TASK STATEMENT: Please copy out all of the records below word for word, omitting the pictures.
----------
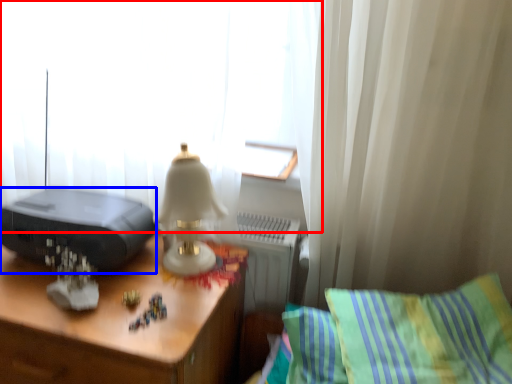
Question: Among these objects, which one is nearest to the camera, curtain (highlighted by a red box) or printer (highlighted by a blue box)?

Choices:
 (A) curtain
 (B) printer

Answer: (A)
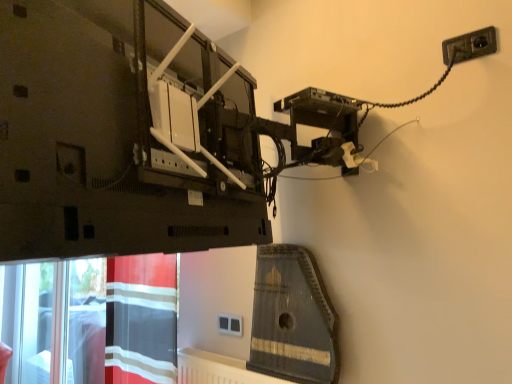
Question: Should I look upward or downward to see red striped fabric at lower left?

Choices:
 (A) up
 (B) down

Answer: (B)

Question: Is white plastic socket at center directly adjacent to wooden harp at center?

Choices:
 (A) no
 (B) yes

Answer: (A)

Question: Considering the relative sizes of white plastic socket at center and wooden harp at center in the image provided, is white plastic socket at center bigger than wooden harp at center?

Choices:
 (A) yes
 (B) no

Answer: (B)

Question: Considering the relative sizes of white plastic socket at center and wooden harp at center in the image provided, is white plastic socket at center wider than wooden harp at center?

Choices:
 (A) no
 (B) yes

Answer: (A)

Question: Considering the relative sizes of white plastic socket at center and wooden harp at center in the image provided, is white plastic socket at center smaller than wooden harp at center?

Choices:
 (A) no
 (B) yes

Answer: (B)

Question: Is white plastic socket at center completely or partially outside of wooden harp at center?

Choices:
 (A) yes
 (B) no

Answer: (A)

Question: Is white plastic socket at center not near wooden harp at center?

Choices:
 (A) yes
 (B) no

Answer: (B)

Question: Is wooden harp at center taller than red striped fabric at lower left?

Choices:
 (A) no
 (B) yes

Answer: (A)

Question: From the image's perspective, does wooden harp at center appear lower than red striped fabric at lower left?

Choices:
 (A) no
 (B) yes

Answer: (A)

Question: Is wooden harp at center bigger than red striped fabric at lower left?

Choices:
 (A) no
 (B) yes

Answer: (A)

Question: Is wooden harp at center to the right of red striped fabric at lower left from the viewer's perspective?

Choices:
 (A) no
 (B) yes

Answer: (B)

Question: From the image's perspective, is wooden harp at center located above red striped fabric at lower left?

Choices:
 (A) no
 (B) yes

Answer: (B)

Question: From a real-world perspective, is wooden harp at center positioned over red striped fabric at lower left based on gravity?

Choices:
 (A) yes
 (B) no

Answer: (A)

Question: Is black plastic socket at upper right wider than wooden harp at center?

Choices:
 (A) no
 (B) yes

Answer: (A)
----------
RESULT OF THE TASK:
Question: Among these objects, which one is nearest to the camera, curtain (highlighted by a red box) or printer (highlighted by a blue box)?

Choices:
 (A) curtain
 (B) printer

Answer: (A)
Question: Should I look upward or downward to see red striped fabric at lower left?

Choices:
 (A) up
 (B) down

Answer: (B)

Question: Is white plastic socket at center directly adjacent to wooden harp at center?

Choices:
 (A) no
 (B) yes

Answer: (A)

Question: Considering the relative sizes of white plastic socket at center and wooden harp at center in the image provided, is white plastic socket at center bigger than wooden harp at center?

Choices:
 (A) yes
 (B) no

Answer: (B)

Question: Considering the relative sizes of white plastic socket at center and wooden harp at center in the image provided, is white plastic socket at center wider than wooden harp at center?

Choices:
 (A) no
 (B) yes

Answer: (A)

Question: Considering the relative sizes of white plastic socket at center and wooden harp at center in the image provided, is white plastic socket at center smaller than wooden harp at center?

Choices:
 (A) no
 (B) yes

Answer: (B)

Question: Is white plastic socket at center completely or partially outside of wooden harp at center?

Choices:
 (A) yes
 (B) no

Answer: (A)

Question: Is white plastic socket at center not near wooden harp at center?

Choices:
 (A) yes
 (B) no

Answer: (B)

Question: Is wooden harp at center taller than red striped fabric at lower left?

Choices:
 (A) no
 (B) yes

Answer: (A)

Question: From the image's perspective, does wooden harp at center appear lower than red striped fabric at lower left?

Choices:
 (A) no
 (B) yes

Answer: (A)

Question: Is wooden harp at center bigger than red striped fabric at lower left?

Choices:
 (A) no
 (B) yes

Answer: (A)

Question: Is wooden harp at center to the right of red striped fabric at lower left from the viewer's perspective?

Choices:
 (A) no
 (B) yes

Answer: (B)

Question: From the image's perspective, is wooden harp at center located above red striped fabric at lower left?

Choices:
 (A) no
 (B) yes

Answer: (B)

Question: From a real-world perspective, is wooden harp at center positioned over red striped fabric at lower left based on gravity?

Choices:
 (A) yes
 (B) no

Answer: (A)

Question: Is black plastic socket at upper right wider than wooden harp at center?

Choices:
 (A) no
 (B) yes

Answer: (A)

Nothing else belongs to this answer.